• **Instructions to follow**
Locate every line below that contains the word "moved" and copy it.

== Records provided ==

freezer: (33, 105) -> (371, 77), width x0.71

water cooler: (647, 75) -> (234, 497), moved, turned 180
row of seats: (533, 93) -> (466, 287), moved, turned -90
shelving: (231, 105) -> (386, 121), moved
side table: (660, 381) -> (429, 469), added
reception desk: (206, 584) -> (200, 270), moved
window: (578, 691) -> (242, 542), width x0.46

===

• **Written solution**
water cooler: (647, 75) -> (234, 497), moved, turned 180
row of seats: (533, 93) -> (466, 287), moved, turned -90
shelving: (231, 105) -> (386, 121), moved
reception desk: (206, 584) -> (200, 270), moved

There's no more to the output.